___ PROVIDED ENTRIES ___
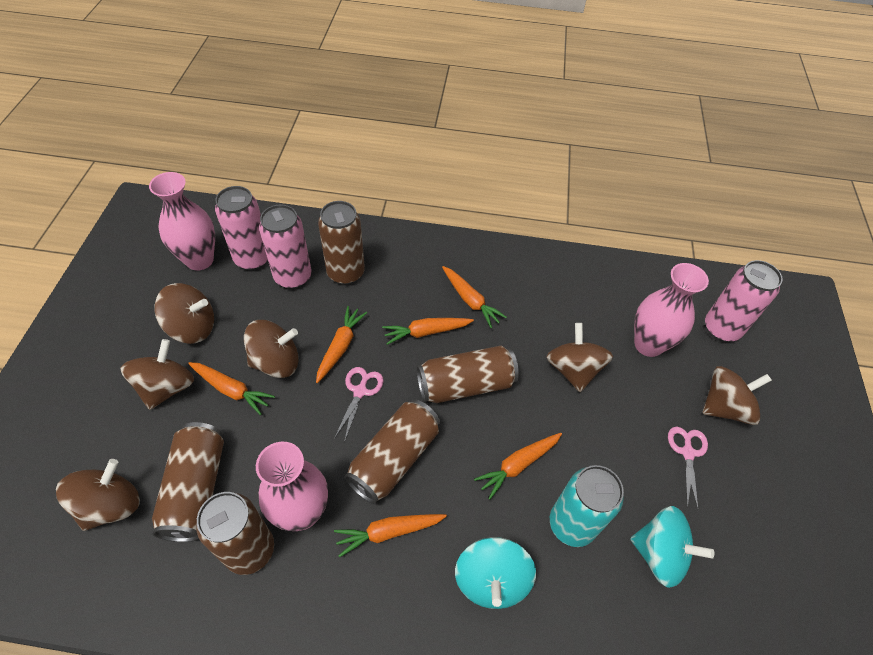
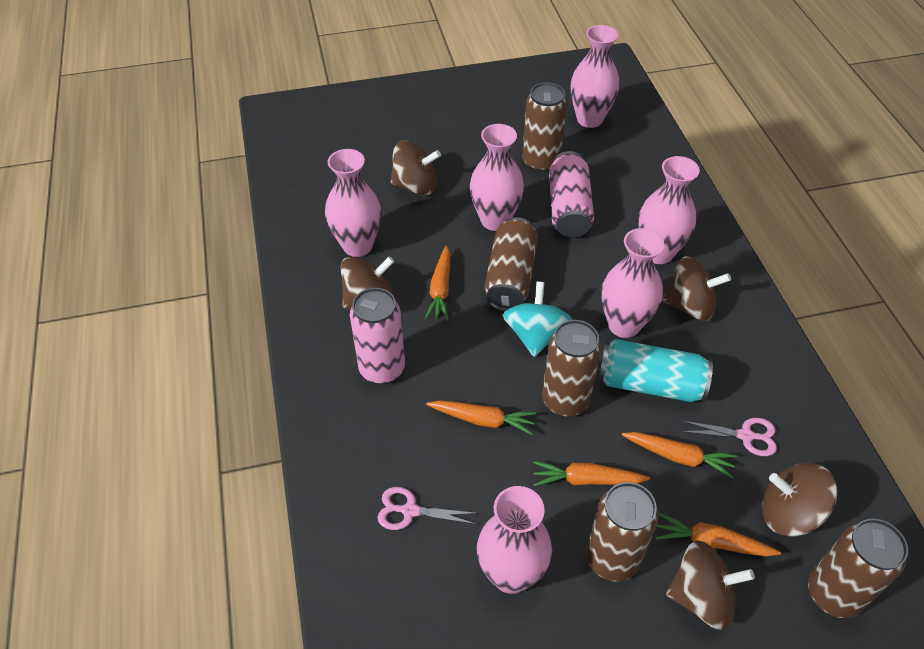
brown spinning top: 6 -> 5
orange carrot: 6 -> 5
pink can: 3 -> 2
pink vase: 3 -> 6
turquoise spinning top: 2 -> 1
___
___ PROVIDED ENTRIES ___
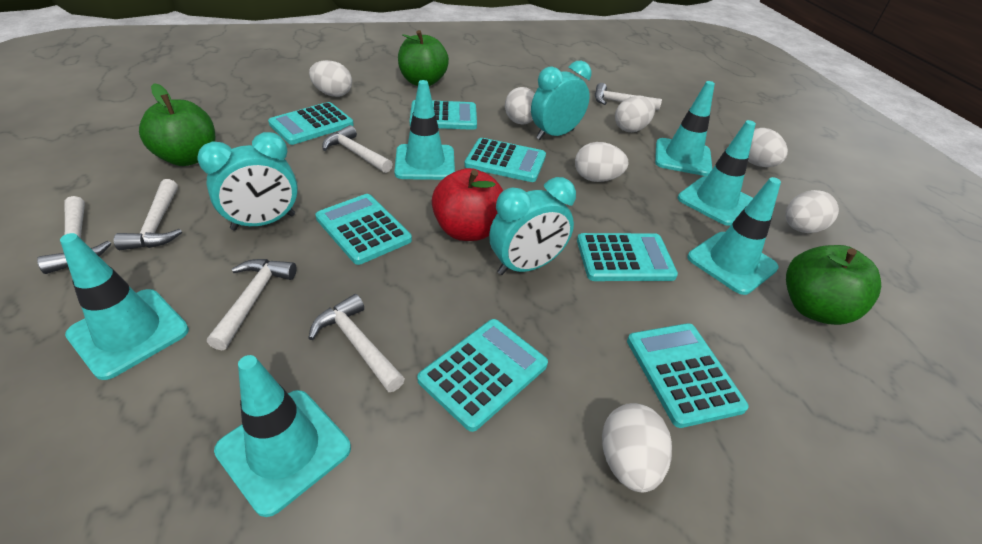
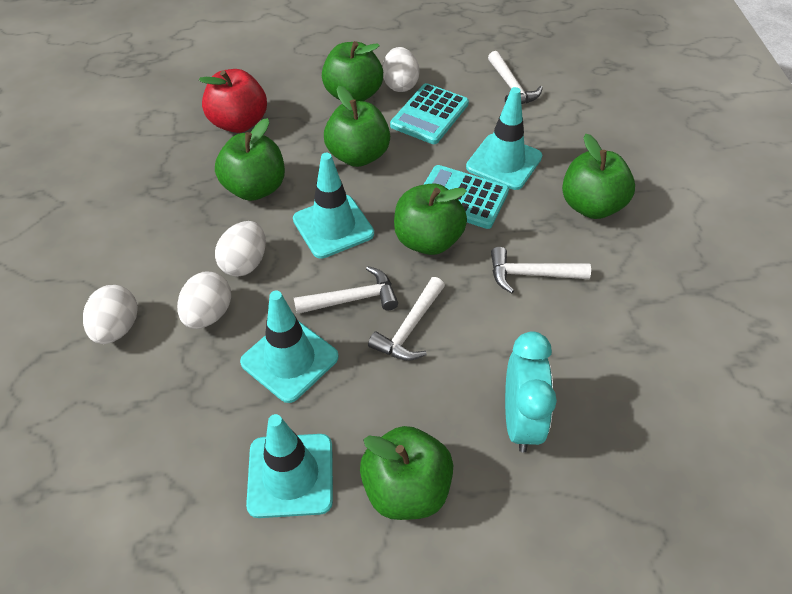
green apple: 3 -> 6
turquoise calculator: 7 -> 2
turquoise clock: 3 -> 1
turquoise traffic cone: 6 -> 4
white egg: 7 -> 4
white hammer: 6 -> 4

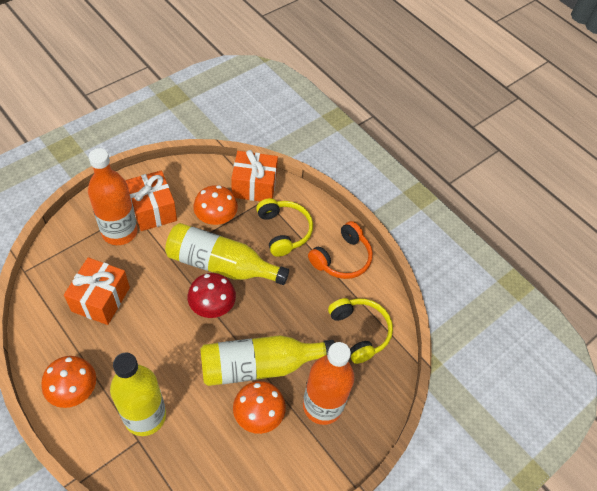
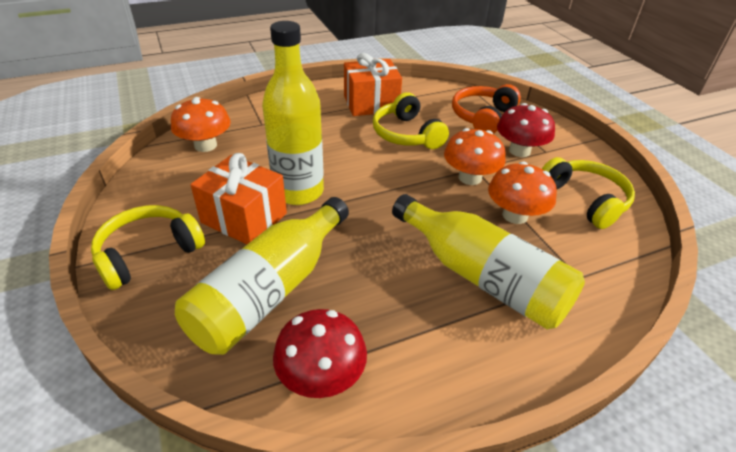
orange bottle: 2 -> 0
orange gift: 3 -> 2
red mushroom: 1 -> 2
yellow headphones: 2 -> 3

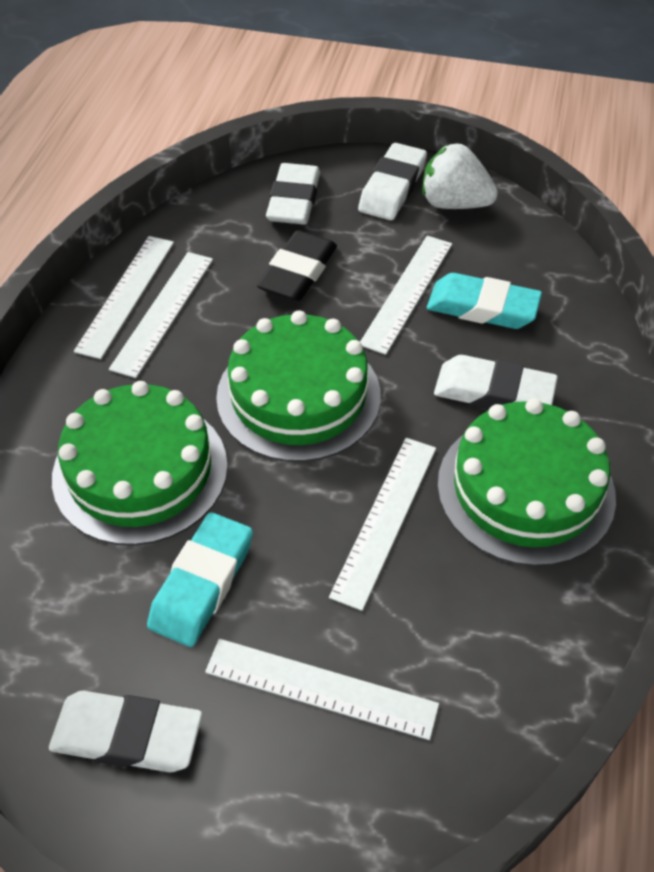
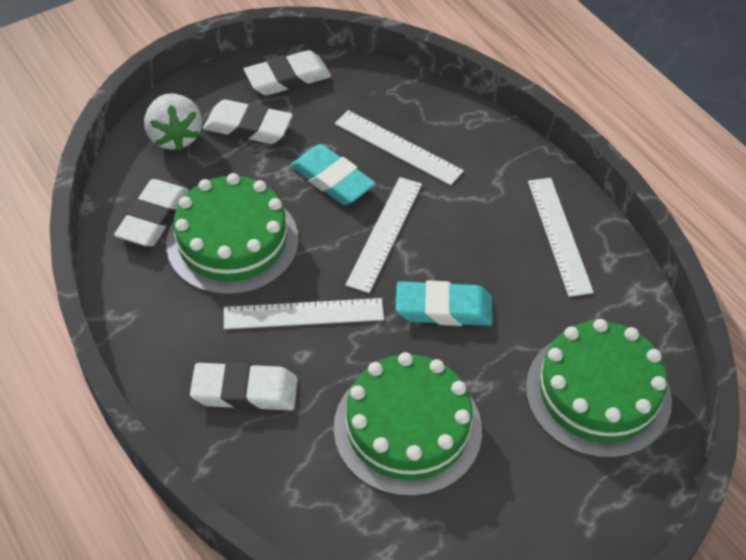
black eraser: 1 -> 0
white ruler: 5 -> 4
___
**TASK DETAILS:**
Give again exactly, and only, the lines above starting at the one with "brown spinning top: 6 -> 5" and ending at the one with "turquoise spinning top: 2 -> 1".

**COMPLETED TASK:**
brown spinning top: 6 -> 5
orange carrot: 6 -> 5
pink can: 3 -> 2
pink vase: 3 -> 6
turquoise spinning top: 2 -> 1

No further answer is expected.